[Start of section]

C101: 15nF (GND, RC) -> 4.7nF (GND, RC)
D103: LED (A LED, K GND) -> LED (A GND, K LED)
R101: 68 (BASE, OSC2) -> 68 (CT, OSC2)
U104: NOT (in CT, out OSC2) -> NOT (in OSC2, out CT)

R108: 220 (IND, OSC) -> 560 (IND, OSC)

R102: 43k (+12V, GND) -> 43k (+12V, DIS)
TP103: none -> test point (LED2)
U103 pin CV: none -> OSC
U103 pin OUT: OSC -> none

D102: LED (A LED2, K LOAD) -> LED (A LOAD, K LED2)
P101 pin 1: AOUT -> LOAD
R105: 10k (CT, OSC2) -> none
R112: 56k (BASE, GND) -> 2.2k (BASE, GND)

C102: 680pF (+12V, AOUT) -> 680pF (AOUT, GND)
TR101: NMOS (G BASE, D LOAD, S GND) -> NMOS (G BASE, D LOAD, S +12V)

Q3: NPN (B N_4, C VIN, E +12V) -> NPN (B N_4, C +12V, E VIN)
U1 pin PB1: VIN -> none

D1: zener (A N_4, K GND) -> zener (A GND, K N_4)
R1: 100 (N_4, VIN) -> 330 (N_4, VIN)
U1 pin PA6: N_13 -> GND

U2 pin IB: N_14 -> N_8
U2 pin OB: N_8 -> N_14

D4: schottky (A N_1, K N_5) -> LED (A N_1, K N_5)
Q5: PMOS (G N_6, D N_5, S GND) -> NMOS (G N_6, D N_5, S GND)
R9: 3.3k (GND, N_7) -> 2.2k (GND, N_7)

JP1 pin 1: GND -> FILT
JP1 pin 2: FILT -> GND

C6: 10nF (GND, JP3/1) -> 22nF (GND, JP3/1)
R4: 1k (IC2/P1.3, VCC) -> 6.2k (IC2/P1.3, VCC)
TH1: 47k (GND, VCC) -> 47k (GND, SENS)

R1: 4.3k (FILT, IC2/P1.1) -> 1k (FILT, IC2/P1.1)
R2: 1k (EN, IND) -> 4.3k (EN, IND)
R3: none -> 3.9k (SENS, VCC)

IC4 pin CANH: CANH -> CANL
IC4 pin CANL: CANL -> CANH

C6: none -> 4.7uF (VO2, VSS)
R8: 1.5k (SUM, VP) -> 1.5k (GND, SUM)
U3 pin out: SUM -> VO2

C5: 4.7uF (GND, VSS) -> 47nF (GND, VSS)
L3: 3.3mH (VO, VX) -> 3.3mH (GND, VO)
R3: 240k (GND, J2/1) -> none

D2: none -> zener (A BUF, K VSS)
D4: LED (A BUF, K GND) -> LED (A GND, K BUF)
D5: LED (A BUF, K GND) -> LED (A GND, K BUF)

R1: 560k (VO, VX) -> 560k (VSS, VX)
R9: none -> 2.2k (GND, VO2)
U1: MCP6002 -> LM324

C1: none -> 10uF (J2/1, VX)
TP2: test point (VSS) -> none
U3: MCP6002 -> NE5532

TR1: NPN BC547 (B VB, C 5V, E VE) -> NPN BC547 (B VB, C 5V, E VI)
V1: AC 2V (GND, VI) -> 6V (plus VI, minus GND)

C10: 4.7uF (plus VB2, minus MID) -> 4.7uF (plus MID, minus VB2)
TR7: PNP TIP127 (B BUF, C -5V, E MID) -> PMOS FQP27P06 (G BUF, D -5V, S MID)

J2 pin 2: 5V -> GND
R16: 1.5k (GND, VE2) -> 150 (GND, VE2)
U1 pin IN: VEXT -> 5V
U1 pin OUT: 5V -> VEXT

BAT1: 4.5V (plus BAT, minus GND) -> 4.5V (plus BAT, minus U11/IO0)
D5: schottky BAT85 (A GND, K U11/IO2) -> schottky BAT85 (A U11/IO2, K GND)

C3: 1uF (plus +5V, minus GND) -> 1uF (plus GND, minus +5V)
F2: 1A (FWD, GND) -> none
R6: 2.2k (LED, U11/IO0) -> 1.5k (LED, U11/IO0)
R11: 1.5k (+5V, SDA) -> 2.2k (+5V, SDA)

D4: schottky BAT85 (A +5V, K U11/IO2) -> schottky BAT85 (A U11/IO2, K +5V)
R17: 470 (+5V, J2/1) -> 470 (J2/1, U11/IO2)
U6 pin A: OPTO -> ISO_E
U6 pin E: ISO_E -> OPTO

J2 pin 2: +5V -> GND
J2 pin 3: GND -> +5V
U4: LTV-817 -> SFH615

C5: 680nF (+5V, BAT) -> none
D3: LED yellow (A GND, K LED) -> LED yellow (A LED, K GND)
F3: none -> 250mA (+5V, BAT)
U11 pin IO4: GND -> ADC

[End of section]

§ Problem to work on
Your response needs to restate the lines above exactly.

§ Solution for this problem
C101: 15nF (GND, RC) -> 4.7nF (GND, RC)
D103: LED (A LED, K GND) -> LED (A GND, K LED)
R101: 68 (BASE, OSC2) -> 68 (CT, OSC2)
U104: NOT (in CT, out OSC2) -> NOT (in OSC2, out CT)

R108: 220 (IND, OSC) -> 560 (IND, OSC)

R102: 43k (+12V, GND) -> 43k (+12V, DIS)
TP103: none -> test point (LED2)
U103 pin CV: none -> OSC
U103 pin OUT: OSC -> none

D102: LED (A LED2, K LOAD) -> LED (A LOAD, K LED2)
P101 pin 1: AOUT -> LOAD
R105: 10k (CT, OSC2) -> none
R112: 56k (BASE, GND) -> 2.2k (BASE, GND)

C102: 680pF (+12V, AOUT) -> 680pF (AOUT, GND)
TR101: NMOS (G BASE, D LOAD, S GND) -> NMOS (G BASE, D LOAD, S +12V)

Q3: NPN (B N_4, C VIN, E +12V) -> NPN (B N_4, C +12V, E VIN)
U1 pin PB1: VIN -> none

D1: zener (A N_4, K GND) -> zener (A GND, K N_4)
R1: 100 (N_4, VIN) -> 330 (N_4, VIN)
U1 pin PA6: N_13 -> GND

U2 pin IB: N_14 -> N_8
U2 pin OB: N_8 -> N_14

D4: schottky (A N_1, K N_5) -> LED (A N_1, K N_5)
Q5: PMOS (G N_6, D N_5, S GND) -> NMOS (G N_6, D N_5, S GND)
R9: 3.3k (GND, N_7) -> 2.2k (GND, N_7)

JP1 pin 1: GND -> FILT
JP1 pin 2: FILT -> GND

C6: 10nF (GND, JP3/1) -> 22nF (GND, JP3/1)
R4: 1k (IC2/P1.3, VCC) -> 6.2k (IC2/P1.3, VCC)
TH1: 47k (GND, VCC) -> 47k (GND, SENS)

R1: 4.3k (FILT, IC2/P1.1) -> 1k (FILT, IC2/P1.1)
R2: 1k (EN, IND) -> 4.3k (EN, IND)
R3: none -> 3.9k (SENS, VCC)

IC4 pin CANH: CANH -> CANL
IC4 pin CANL: CANL -> CANH

C6: none -> 4.7uF (VO2, VSS)
R8: 1.5k (SUM, VP) -> 1.5k (GND, SUM)
U3 pin out: SUM -> VO2

C5: 4.7uF (GND, VSS) -> 47nF (GND, VSS)
L3: 3.3mH (VO, VX) -> 3.3mH (GND, VO)
R3: 240k (GND, J2/1) -> none

D2: none -> zener (A BUF, K VSS)
D4: LED (A BUF, K GND) -> LED (A GND, K BUF)
D5: LED (A BUF, K GND) -> LED (A GND, K BUF)

R1: 560k (VO, VX) -> 560k (VSS, VX)
R9: none -> 2.2k (GND, VO2)
U1: MCP6002 -> LM324

C1: none -> 10uF (J2/1, VX)
TP2: test point (VSS) -> none
U3: MCP6002 -> NE5532

TR1: NPN BC547 (B VB, C 5V, E VE) -> NPN BC547 (B VB, C 5V, E VI)
V1: AC 2V (GND, VI) -> 6V (plus VI, minus GND)

C10: 4.7uF (plus VB2, minus MID) -> 4.7uF (plus MID, minus VB2)
TR7: PNP TIP127 (B BUF, C -5V, E MID) -> PMOS FQP27P06 (G BUF, D -5V, S MID)

J2 pin 2: 5V -> GND
R16: 1.5k (GND, VE2) -> 150 (GND, VE2)
U1 pin IN: VEXT -> 5V
U1 pin OUT: 5V -> VEXT

BAT1: 4.5V (plus BAT, minus GND) -> 4.5V (plus BAT, minus U11/IO0)
D5: schottky BAT85 (A GND, K U11/IO2) -> schottky BAT85 (A U11/IO2, K GND)

C3: 1uF (plus +5V, minus GND) -> 1uF (plus GND, minus +5V)
F2: 1A (FWD, GND) -> none
R6: 2.2k (LED, U11/IO0) -> 1.5k (LED, U11/IO0)
R11: 1.5k (+5V, SDA) -> 2.2k (+5V, SDA)

D4: schottky BAT85 (A +5V, K U11/IO2) -> schottky BAT85 (A U11/IO2, K +5V)
R17: 470 (+5V, J2/1) -> 470 (J2/1, U11/IO2)
U6 pin A: OPTO -> ISO_E
U6 pin E: ISO_E -> OPTO

J2 pin 2: +5V -> GND
J2 pin 3: GND -> +5V
U4: LTV-817 -> SFH615

C5: 680nF (+5V, BAT) -> none
D3: LED yellow (A GND, K LED) -> LED yellow (A LED, K GND)
F3: none -> 250mA (+5V, BAT)
U11 pin IO4: GND -> ADC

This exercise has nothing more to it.